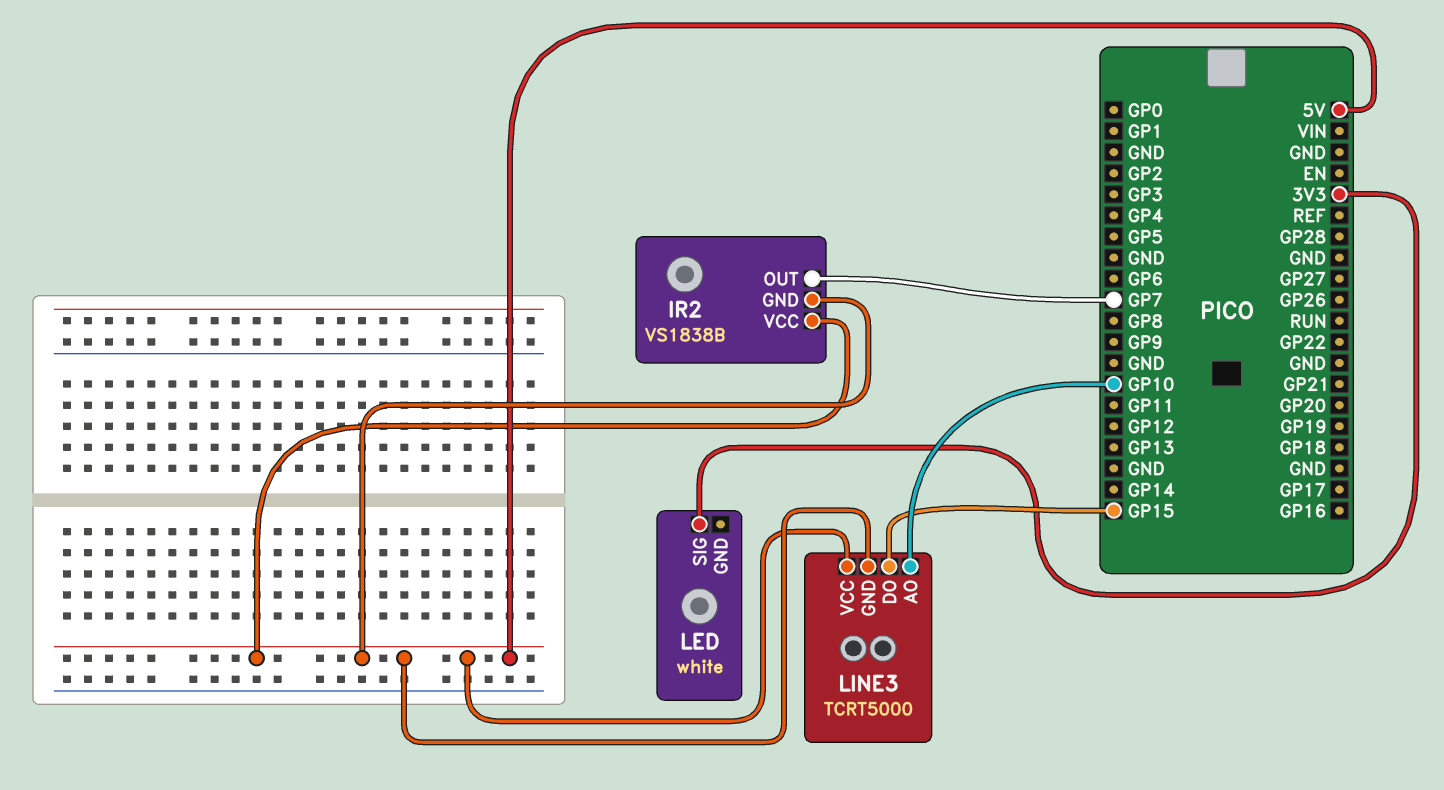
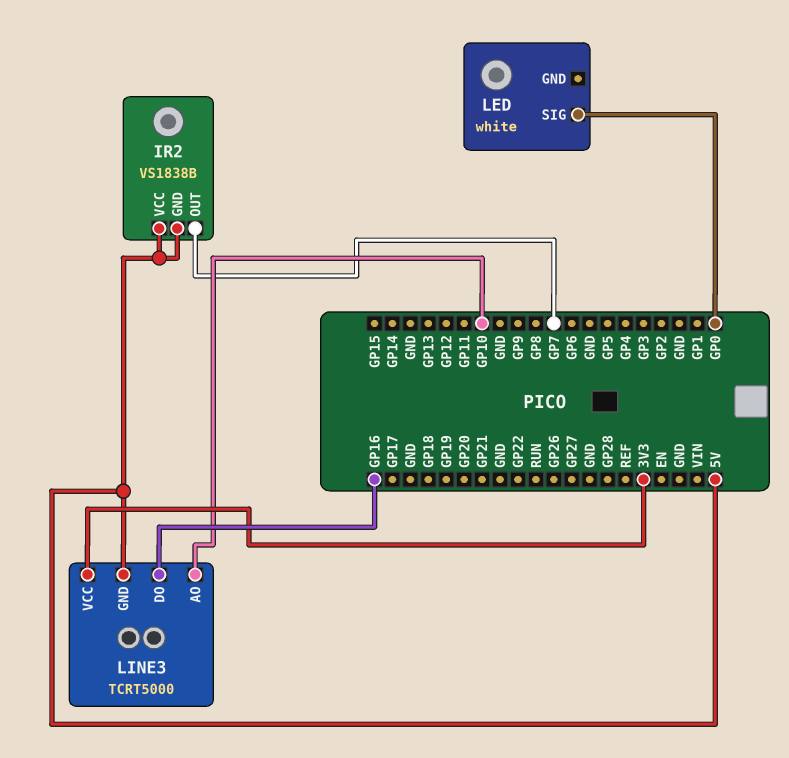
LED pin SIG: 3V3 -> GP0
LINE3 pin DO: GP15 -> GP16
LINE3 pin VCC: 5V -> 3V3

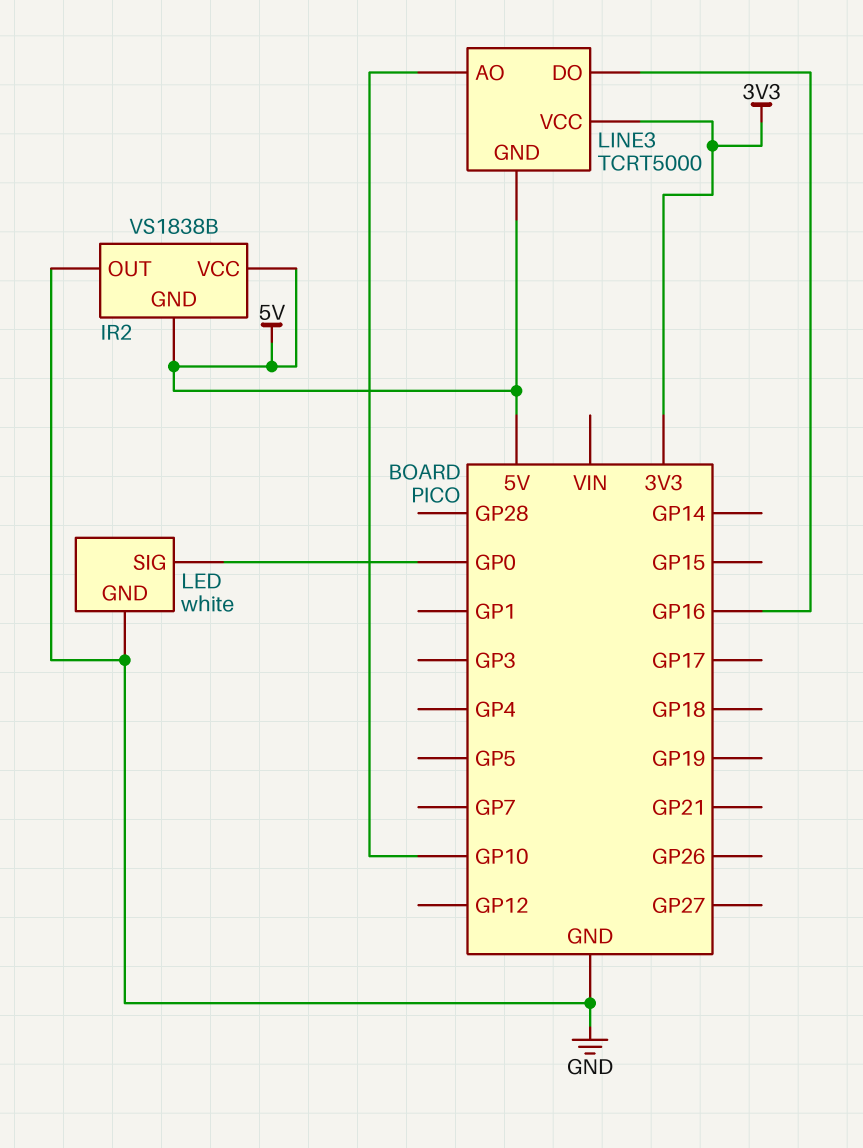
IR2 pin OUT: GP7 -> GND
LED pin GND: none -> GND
:::
» **Exercise directions**
We ask that the entries above be copied exactly, with the pictures omitted.

» **Solution**
LED pin SIG: 3V3 -> GP0
LINE3 pin DO: GP15 -> GP16
LINE3 pin VCC: 5V -> 3V3

IR2 pin OUT: GP7 -> GND
LED pin GND: none -> GND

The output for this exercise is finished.